Description of the task: When you reach the line containing "pink cutting board: 4 -> 3" in the entries below, begin reproducing lines exactly, and stop once the line containing "orange mouse: 6 -> 7" is done.

(Information)

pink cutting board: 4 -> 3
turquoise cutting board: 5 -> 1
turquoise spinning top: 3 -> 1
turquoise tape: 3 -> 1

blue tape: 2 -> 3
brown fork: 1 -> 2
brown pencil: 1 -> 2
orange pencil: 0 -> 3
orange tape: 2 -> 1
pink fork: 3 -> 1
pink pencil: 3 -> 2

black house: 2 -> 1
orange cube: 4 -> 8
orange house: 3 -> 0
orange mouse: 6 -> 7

(End Information)
(Information)

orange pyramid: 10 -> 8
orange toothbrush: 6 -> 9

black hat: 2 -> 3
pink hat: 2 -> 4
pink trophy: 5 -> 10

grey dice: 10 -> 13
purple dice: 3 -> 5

(End Information)

Solution to this task:
pink cutting board: 4 -> 3
turquoise cutting board: 5 -> 1
turquoise spinning top: 3 -> 1
turquoise tape: 3 -> 1

blue tape: 2 -> 3
brown fork: 1 -> 2
brown pencil: 1 -> 2
orange pencil: 0 -> 3
orange tape: 2 -> 1
pink fork: 3 -> 1
pink pencil: 3 -> 2

black house: 2 -> 1
orange cube: 4 -> 8
orange house: 3 -> 0
orange mouse: 6 -> 7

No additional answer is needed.